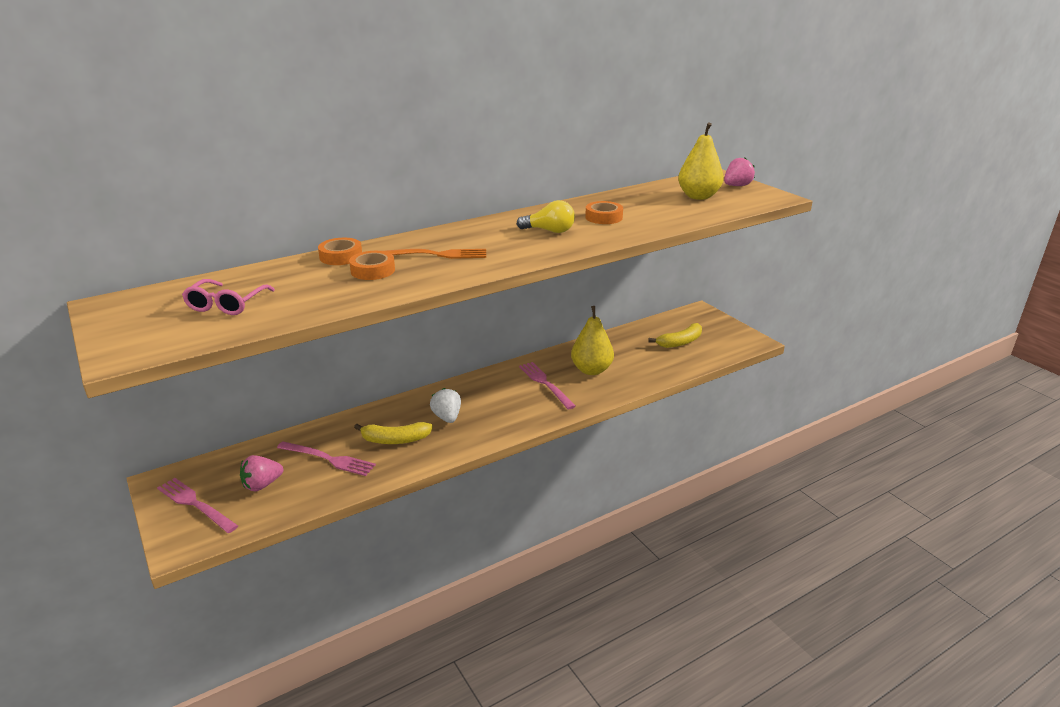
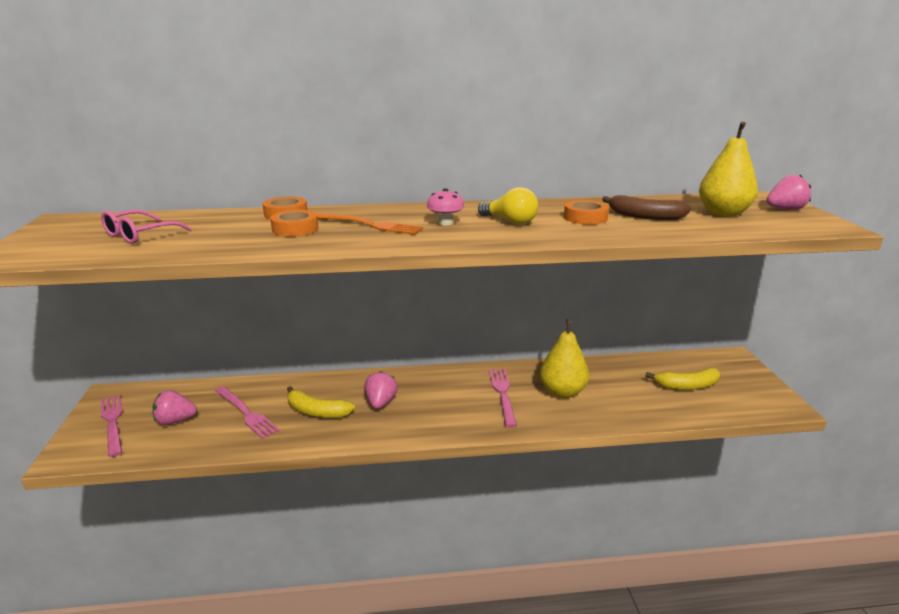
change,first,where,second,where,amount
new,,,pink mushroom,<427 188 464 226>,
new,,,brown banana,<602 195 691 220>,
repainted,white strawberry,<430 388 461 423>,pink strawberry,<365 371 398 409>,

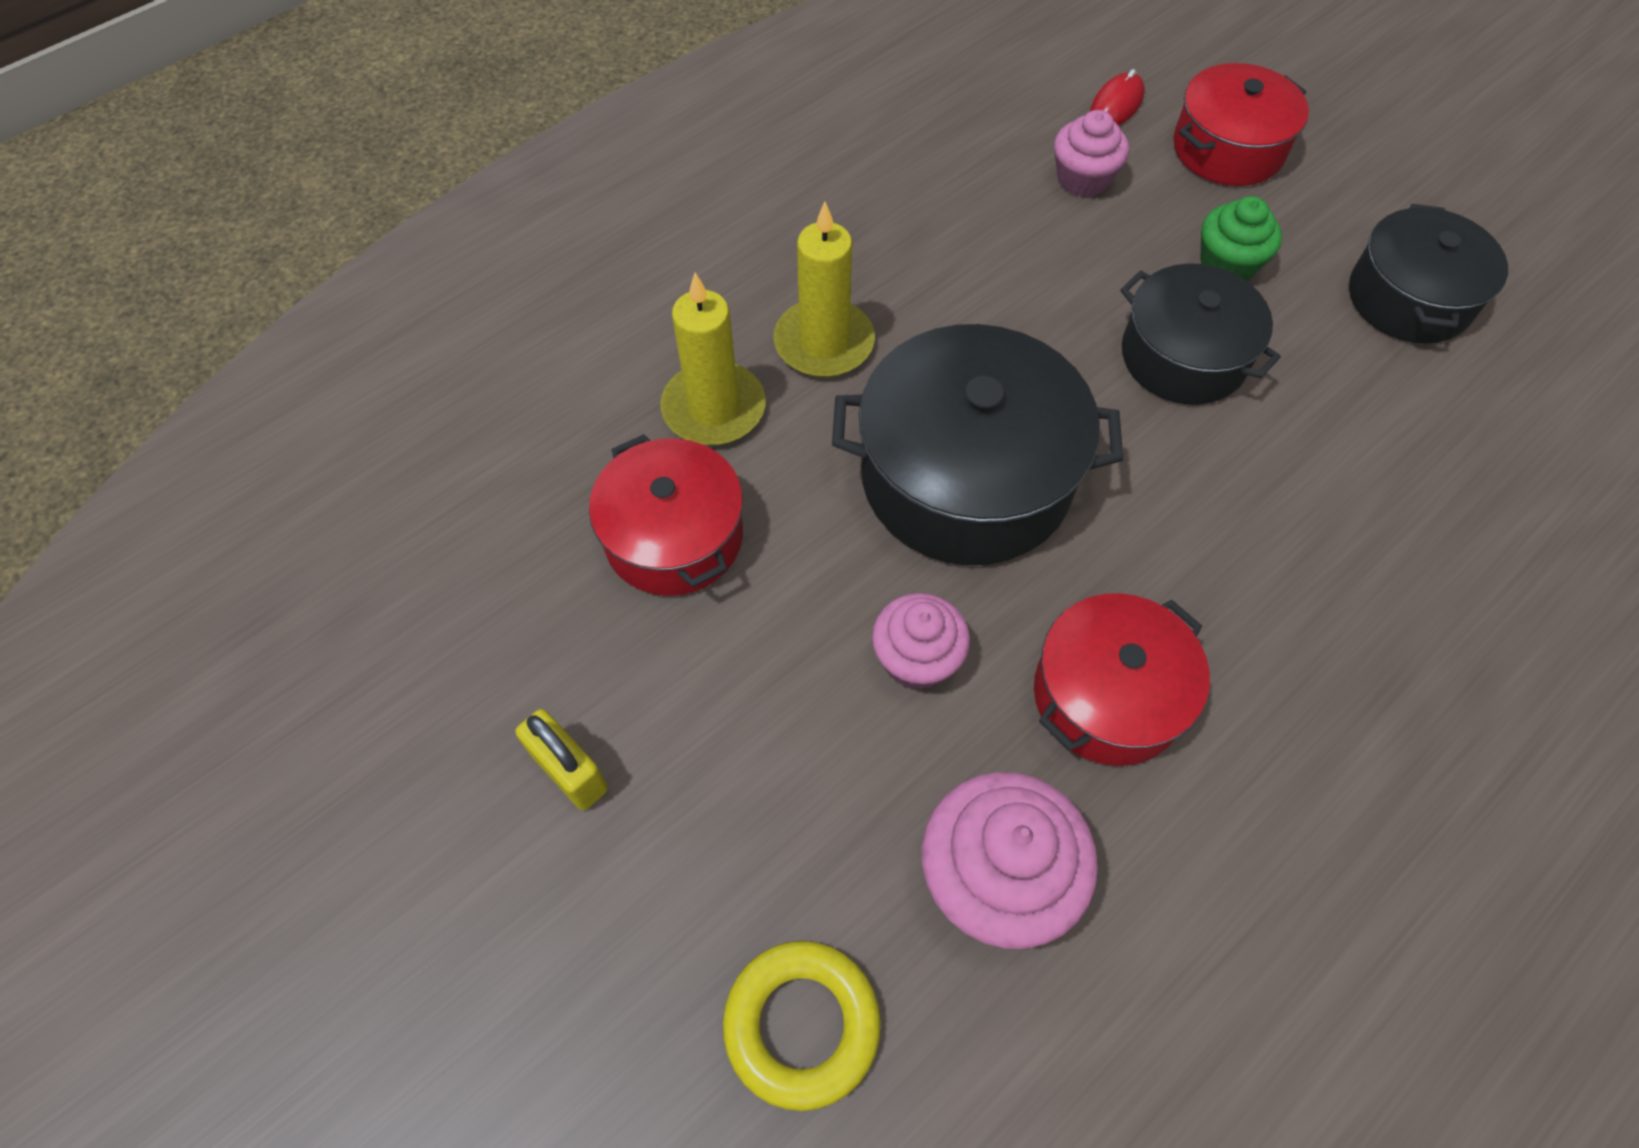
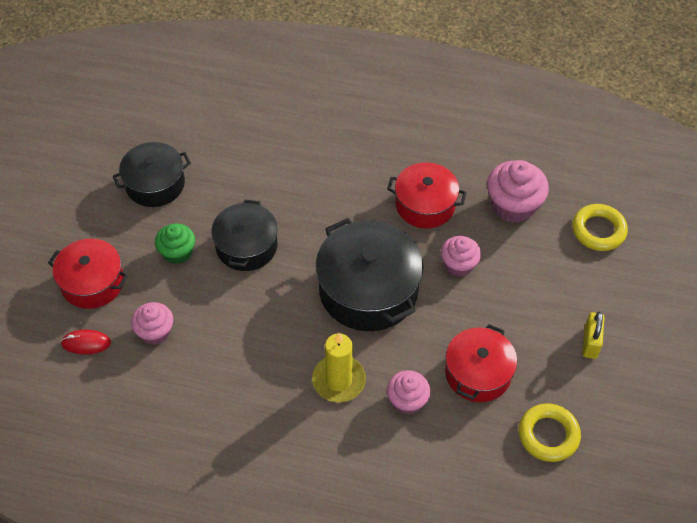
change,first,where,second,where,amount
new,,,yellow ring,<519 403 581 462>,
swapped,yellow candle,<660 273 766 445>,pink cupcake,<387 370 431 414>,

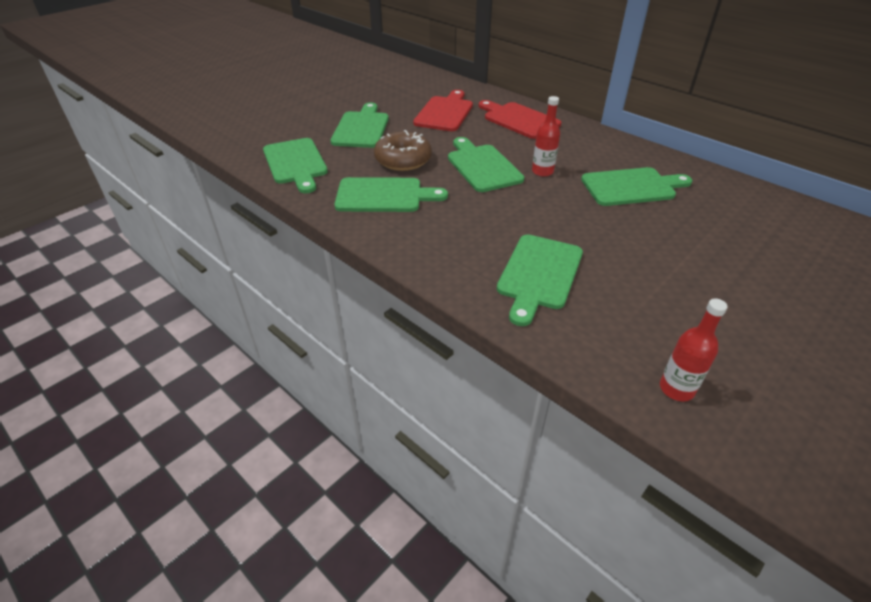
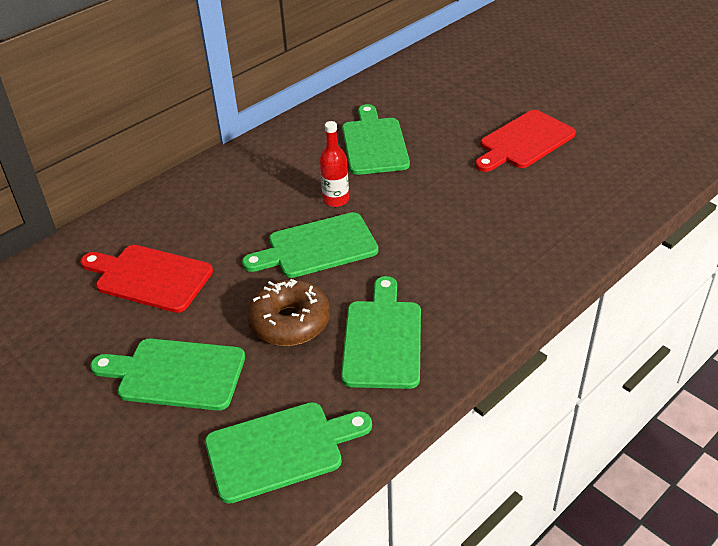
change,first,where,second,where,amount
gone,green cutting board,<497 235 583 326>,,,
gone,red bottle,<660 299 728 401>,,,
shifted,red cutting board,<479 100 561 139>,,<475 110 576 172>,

- **Task instructions**
Print out the material verbatim, skipping pictures.

- **Your solution**
change,first,where,second,where,amount
new,,,pink mushroom,<427 188 464 226>,
new,,,brown banana,<602 195 691 220>,
repainted,white strawberry,<430 388 461 423>,pink strawberry,<365 371 398 409>,

change,first,where,second,where,amount
new,,,yellow ring,<519 403 581 462>,
swapped,yellow candle,<660 273 766 445>,pink cupcake,<387 370 431 414>,

change,first,where,second,where,amount
gone,green cutting board,<497 235 583 326>,,,
gone,red bottle,<660 299 728 401>,,,
shifted,red cutting board,<479 100 561 139>,,<475 110 576 172>,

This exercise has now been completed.